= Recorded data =
-- -- --
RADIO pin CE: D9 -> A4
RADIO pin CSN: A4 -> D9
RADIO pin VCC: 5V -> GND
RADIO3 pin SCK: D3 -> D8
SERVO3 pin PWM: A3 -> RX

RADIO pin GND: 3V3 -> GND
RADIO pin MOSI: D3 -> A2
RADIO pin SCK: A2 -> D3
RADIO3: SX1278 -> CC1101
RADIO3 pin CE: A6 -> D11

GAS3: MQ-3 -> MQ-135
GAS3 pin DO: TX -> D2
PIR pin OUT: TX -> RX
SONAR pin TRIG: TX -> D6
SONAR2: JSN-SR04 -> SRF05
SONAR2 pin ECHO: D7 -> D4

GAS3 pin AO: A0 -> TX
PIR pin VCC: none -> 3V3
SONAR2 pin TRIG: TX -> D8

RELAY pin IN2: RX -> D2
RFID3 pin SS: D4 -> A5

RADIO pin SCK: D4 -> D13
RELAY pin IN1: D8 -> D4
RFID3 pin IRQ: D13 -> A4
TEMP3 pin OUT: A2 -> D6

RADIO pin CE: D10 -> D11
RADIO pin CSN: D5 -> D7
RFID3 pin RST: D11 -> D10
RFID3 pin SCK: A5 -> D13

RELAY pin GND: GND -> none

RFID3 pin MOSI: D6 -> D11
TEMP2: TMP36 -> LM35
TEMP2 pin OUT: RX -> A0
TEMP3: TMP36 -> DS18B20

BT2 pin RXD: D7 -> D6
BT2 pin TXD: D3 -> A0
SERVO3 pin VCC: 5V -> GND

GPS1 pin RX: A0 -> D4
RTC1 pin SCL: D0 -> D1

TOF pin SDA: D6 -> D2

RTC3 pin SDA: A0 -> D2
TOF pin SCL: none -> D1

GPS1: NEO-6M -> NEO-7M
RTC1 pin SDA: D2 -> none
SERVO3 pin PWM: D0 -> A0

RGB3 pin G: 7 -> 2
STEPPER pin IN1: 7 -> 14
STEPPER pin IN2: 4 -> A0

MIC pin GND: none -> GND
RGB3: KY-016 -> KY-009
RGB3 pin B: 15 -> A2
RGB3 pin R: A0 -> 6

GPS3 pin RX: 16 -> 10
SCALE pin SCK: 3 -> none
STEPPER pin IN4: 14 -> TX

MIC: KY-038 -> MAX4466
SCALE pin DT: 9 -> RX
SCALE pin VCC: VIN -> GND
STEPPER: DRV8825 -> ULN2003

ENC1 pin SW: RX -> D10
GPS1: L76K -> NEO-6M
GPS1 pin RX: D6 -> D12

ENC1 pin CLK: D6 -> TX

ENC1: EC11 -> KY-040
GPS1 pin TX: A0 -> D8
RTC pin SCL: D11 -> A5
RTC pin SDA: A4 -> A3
-- -- --
= Work required =
Pull out all lines of the data with the string "SCALE".

= Response for this exercise =
SCALE pin SCK: 3 -> none
SCALE pin DT: 9 -> RX
SCALE pin VCC: VIN -> GND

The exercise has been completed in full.